One exact copy of the listing is needed. It should contain no pictures.

━━━━

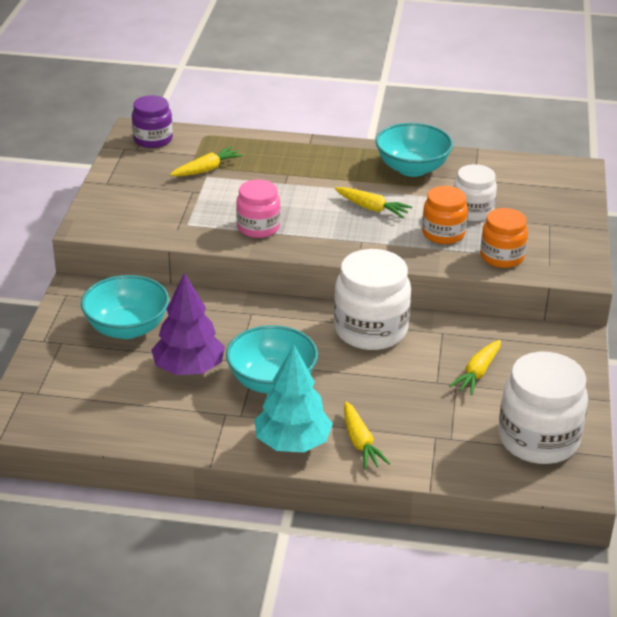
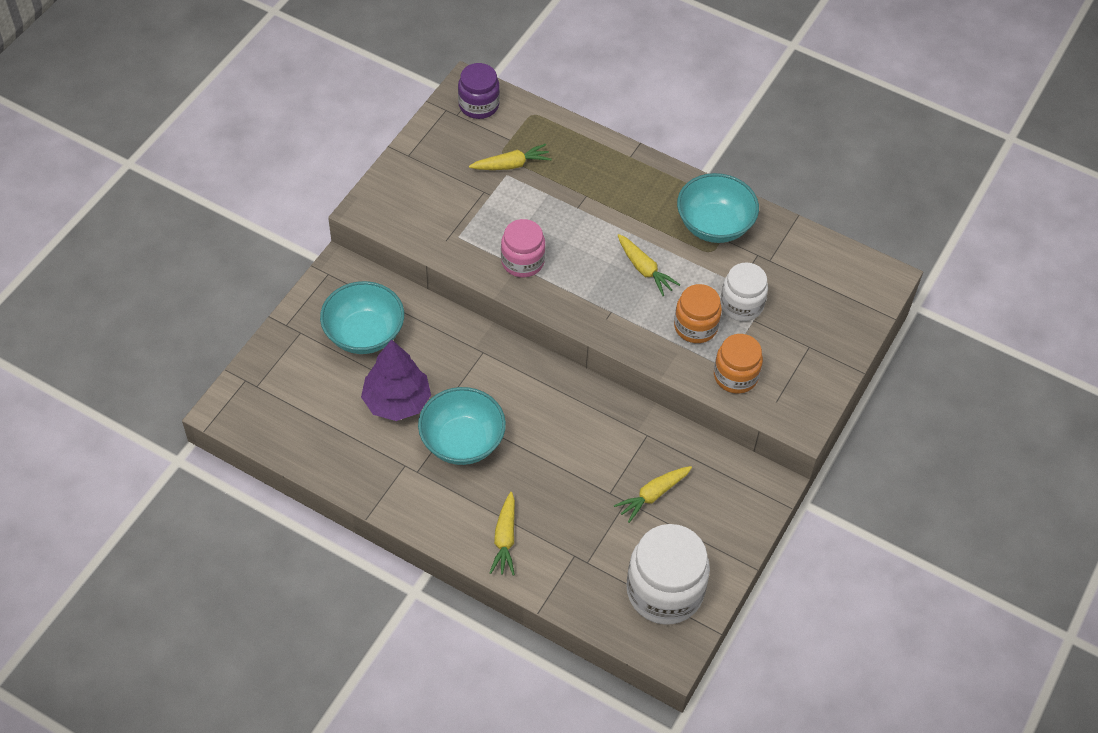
camera: 20 degrees right, 20 degrees up
turquoise tree [254,345,333,452] -> none
white jar [334,249,411,350] -> none

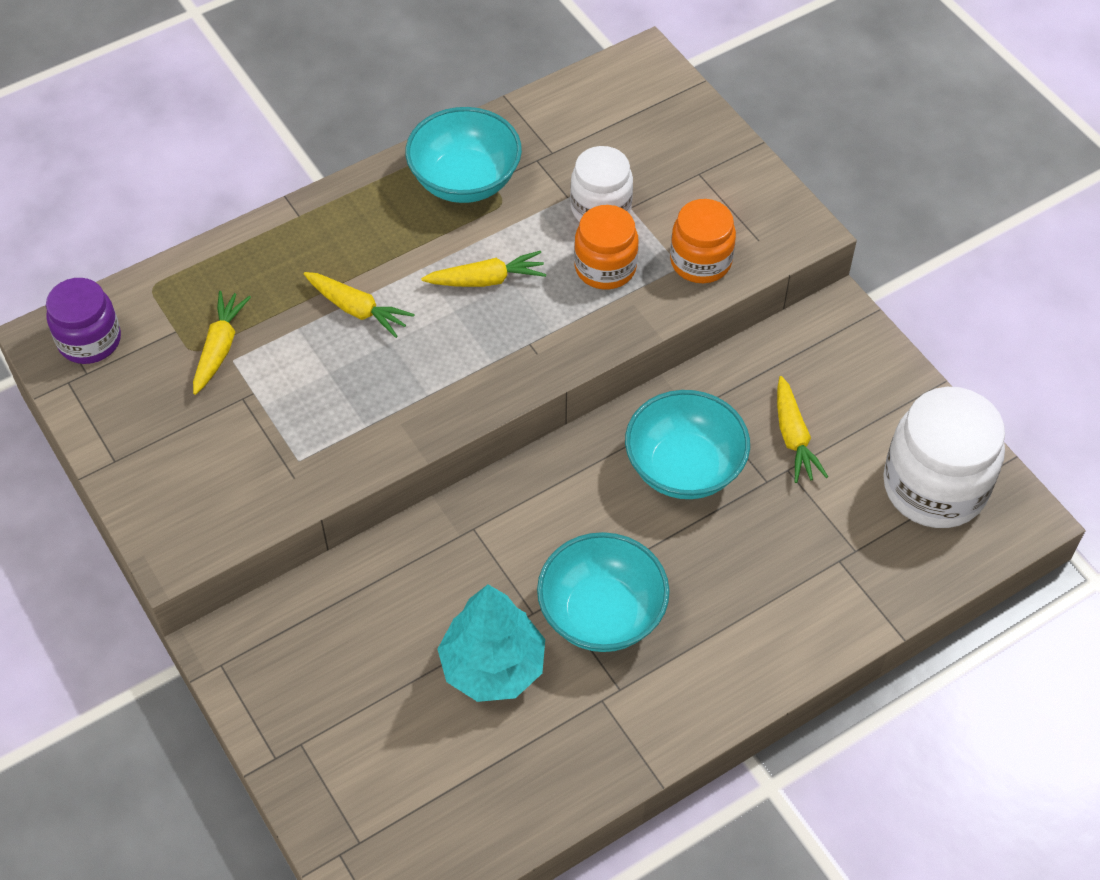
camera: 60 degrees left, 0 degrees up
turquoise bowl [320,281,404,354] -> turquoise bowl moved to [625,390,750,499]
purple tree [361,339,431,421] -> turquoise tree [438,584,545,702]
yellow carrot [490,492,515,576] -> yellow carrot moved to [304,272,415,338]
pink jar [501,219,545,278] -> none

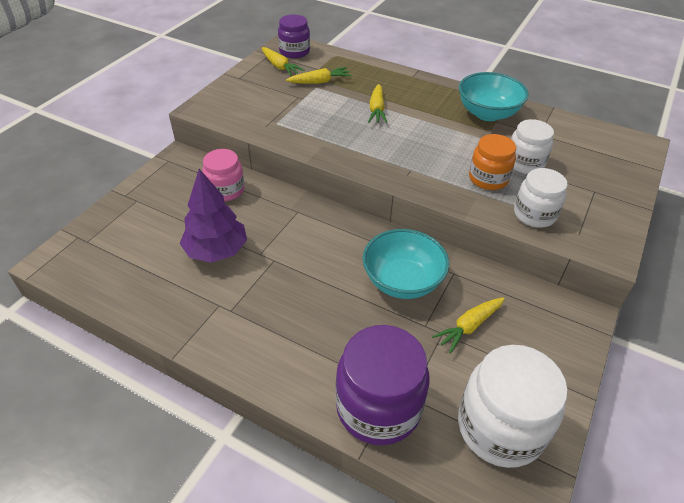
camera: 60 degrees right, 10 degrees down
yellow carrot [421,251,546,287] -> yellow carrot moved to [262,47,304,76]
turquoise tree [438,584,545,702] -> purple tree [180,169,247,263]
turquoise bowl [537,532,669,652] -> none
orange jar [670,199,736,283] -> white jar [514,168,568,228]
none -> pink jar [202,149,245,201]
none -> purple jar [335,325,430,445]

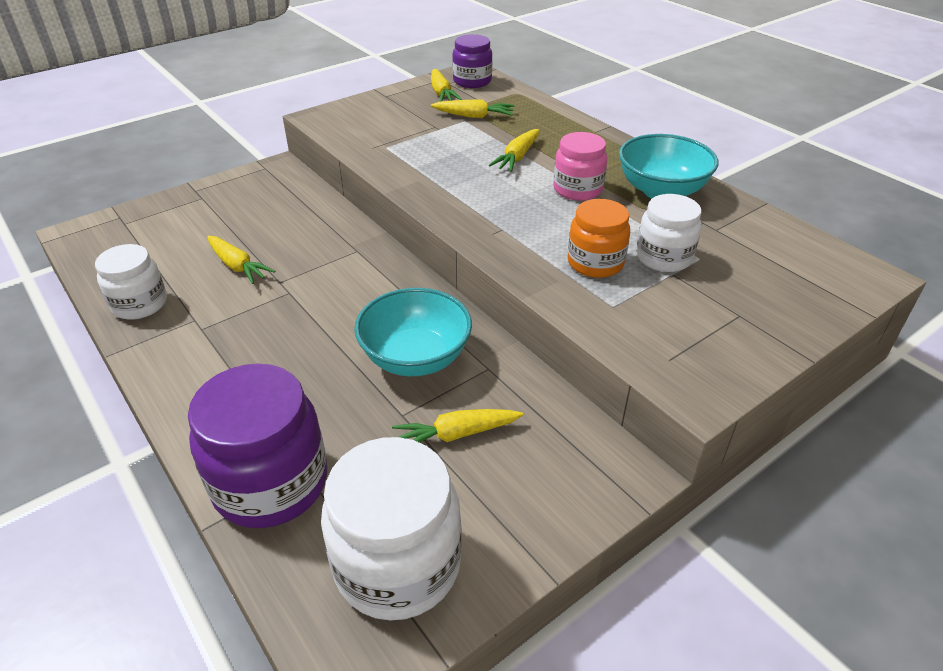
camera: 25 degrees right, 5 degrees down
purple tree [180,169,247,263] -> yellow carrot [207,236,275,284]
pink jar [202,149,245,201] -> pink jar moved to [553,132,607,201]
white jar [514,168,568,228] -> white jar moved to [95,244,167,320]

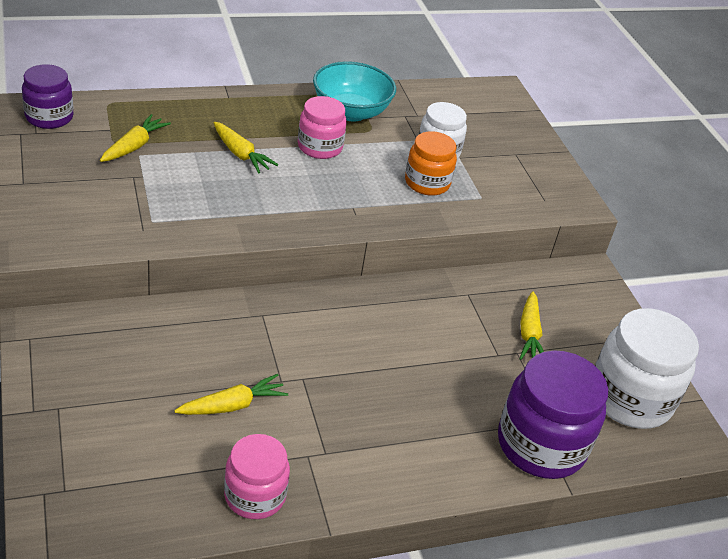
camera: 75 degrees left, 0 degrees up
white jar [95,244,167,320] -> pink jar [224,434,290,519]
turquoise bowl [354,288,472,376] -> none
yellow carrot [431,69,462,101] -> none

━━━━

# Task solution:
camera: 20 degrees right, 20 degrees up
turquoise tree [254,345,333,452] -> none
white jar [334,249,411,350] -> none

camera: 60 degrees left, 0 degrees up
turquoise bowl [320,281,404,354] -> turquoise bowl moved to [625,390,750,499]
purple tree [361,339,431,421] -> turquoise tree [438,584,545,702]
yellow carrot [490,492,515,576] -> yellow carrot moved to [304,272,415,338]
pink jar [501,219,545,278] -> none

camera: 60 degrees right, 10 degrees down
yellow carrot [421,251,546,287] -> yellow carrot moved to [262,47,304,76]
turquoise tree [438,584,545,702] -> purple tree [180,169,247,263]
turquoise bowl [537,532,669,652] -> none
orange jar [670,199,736,283] -> white jar [514,168,568,228]
none -> pink jar [202,149,245,201]
none -> purple jar [335,325,430,445]

camera: 25 degrees right, 5 degrees down
purple tree [180,169,247,263] -> yellow carrot [207,236,275,284]
pink jar [202,149,245,201] -> pink jar moved to [553,132,607,201]
white jar [514,168,568,228] -> white jar moved to [95,244,167,320]

camera: 75 degrees left, 0 degrees up
white jar [95,244,167,320] -> pink jar [224,434,290,519]
turquoise bowl [354,288,472,376] -> none
yellow carrot [431,69,462,101] -> none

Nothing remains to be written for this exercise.